Task to carry out -> Leave the pictures out while you restate every entry below word for word.

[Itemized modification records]

BEGIN

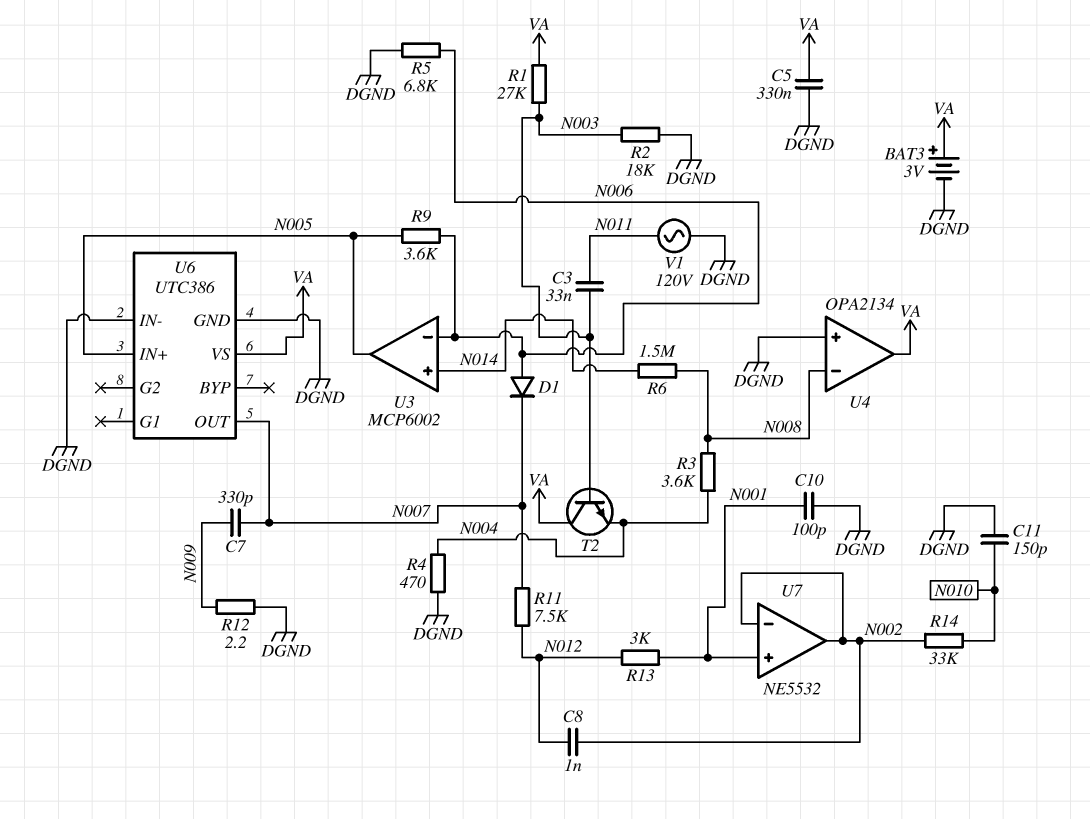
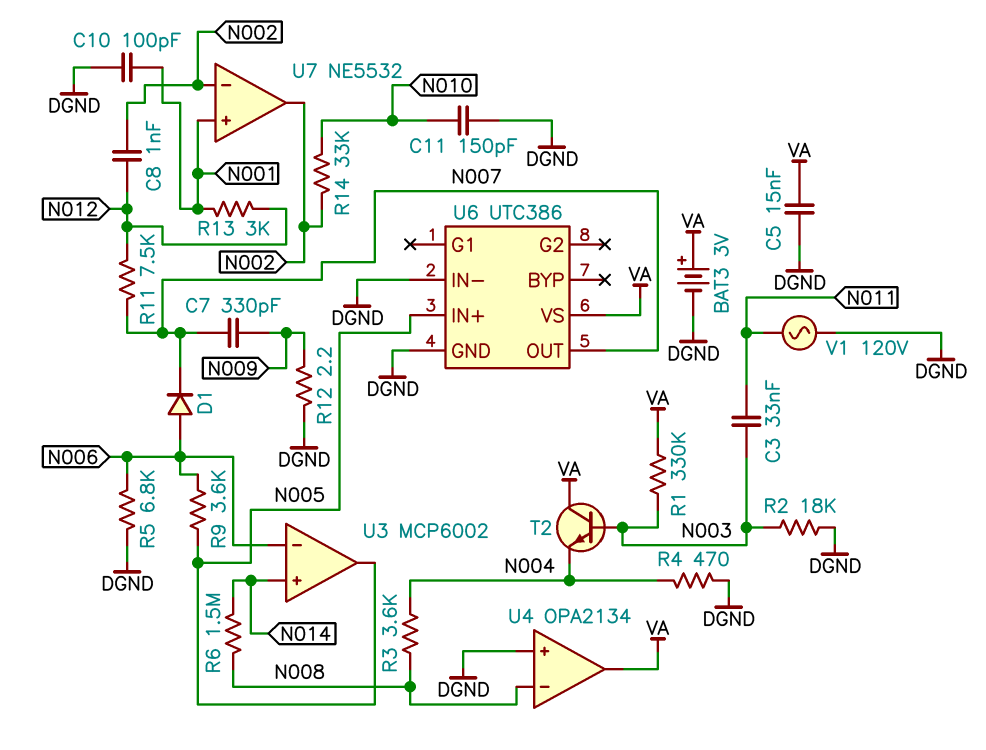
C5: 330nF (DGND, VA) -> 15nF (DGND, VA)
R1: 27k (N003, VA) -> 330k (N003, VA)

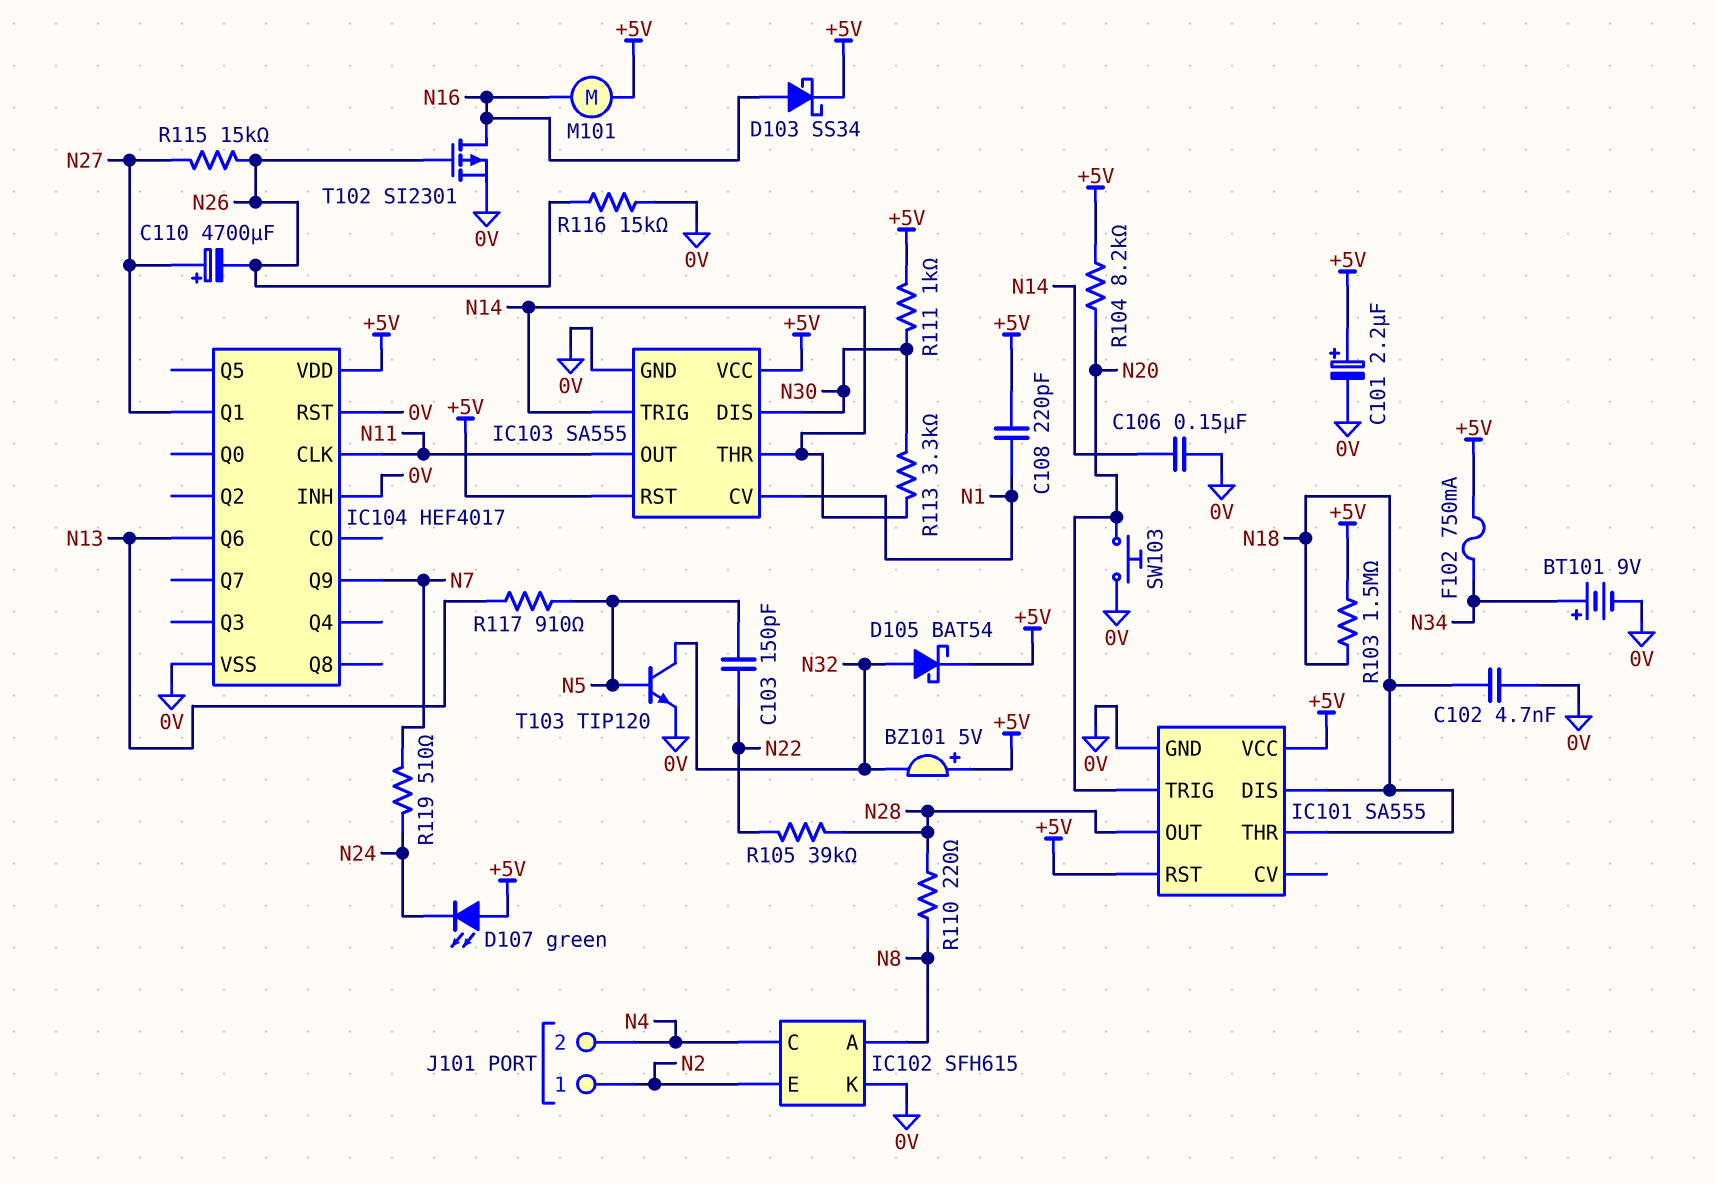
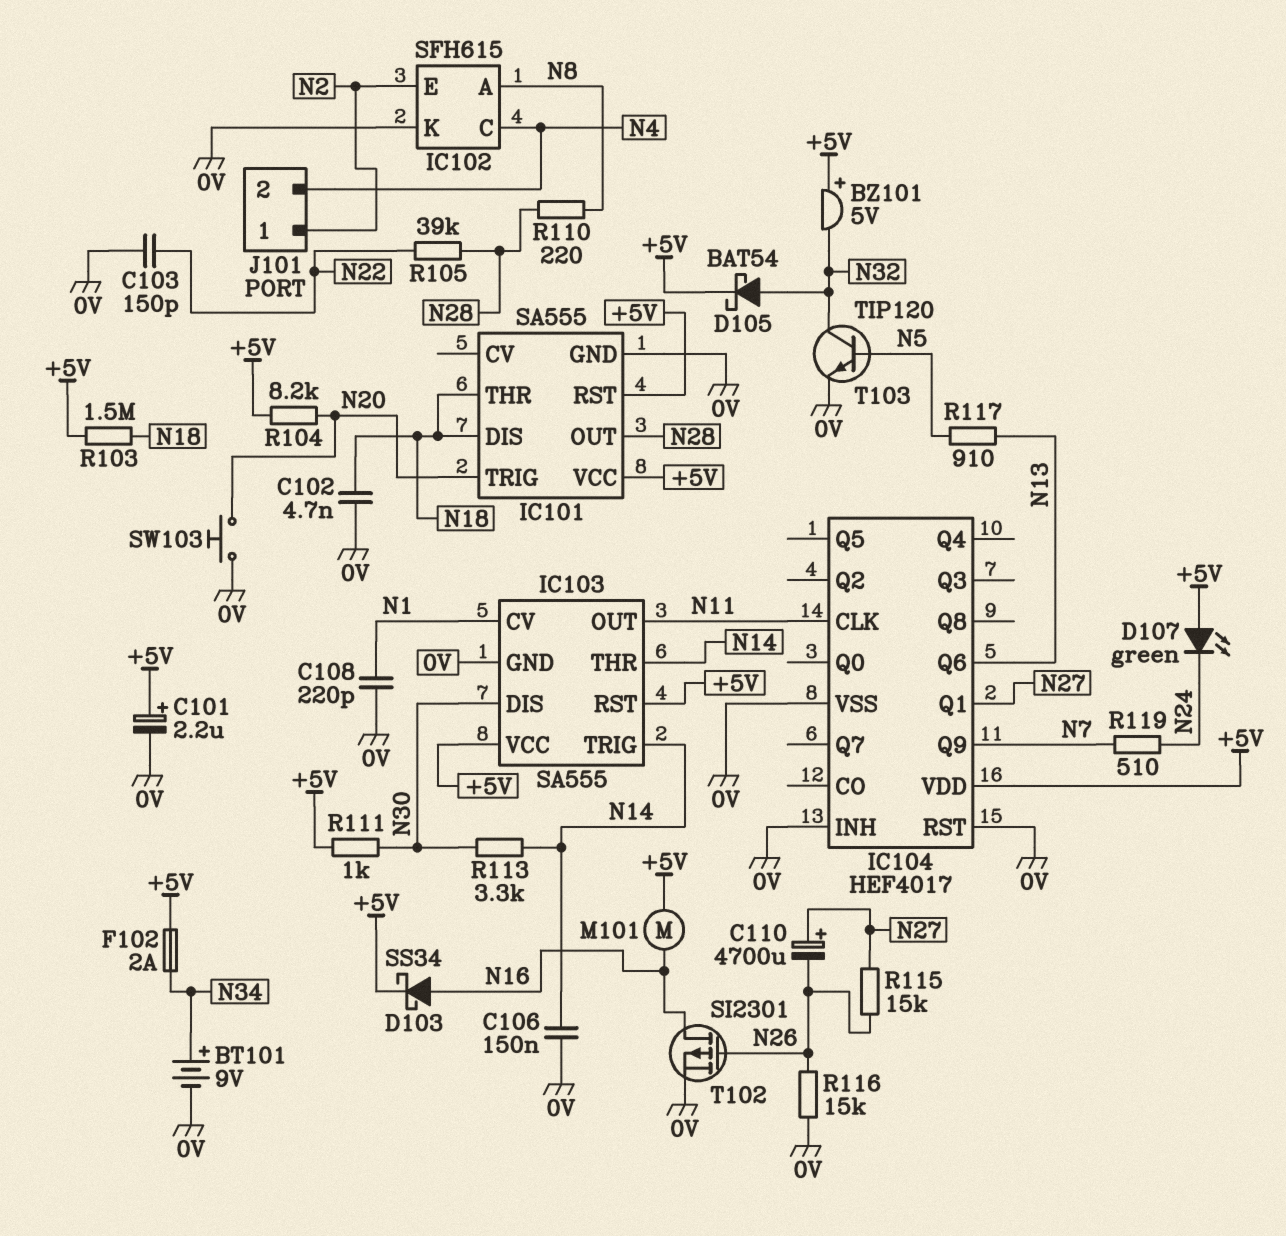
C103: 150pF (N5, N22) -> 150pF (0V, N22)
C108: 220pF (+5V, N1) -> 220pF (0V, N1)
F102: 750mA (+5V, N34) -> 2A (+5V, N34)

END

The completed task ->
C5: 330nF (DGND, VA) -> 15nF (DGND, VA)
R1: 27k (N003, VA) -> 330k (N003, VA)

C103: 150pF (N5, N22) -> 150pF (0V, N22)
C108: 220pF (+5V, N1) -> 220pF (0V, N1)
F102: 750mA (+5V, N34) -> 2A (+5V, N34)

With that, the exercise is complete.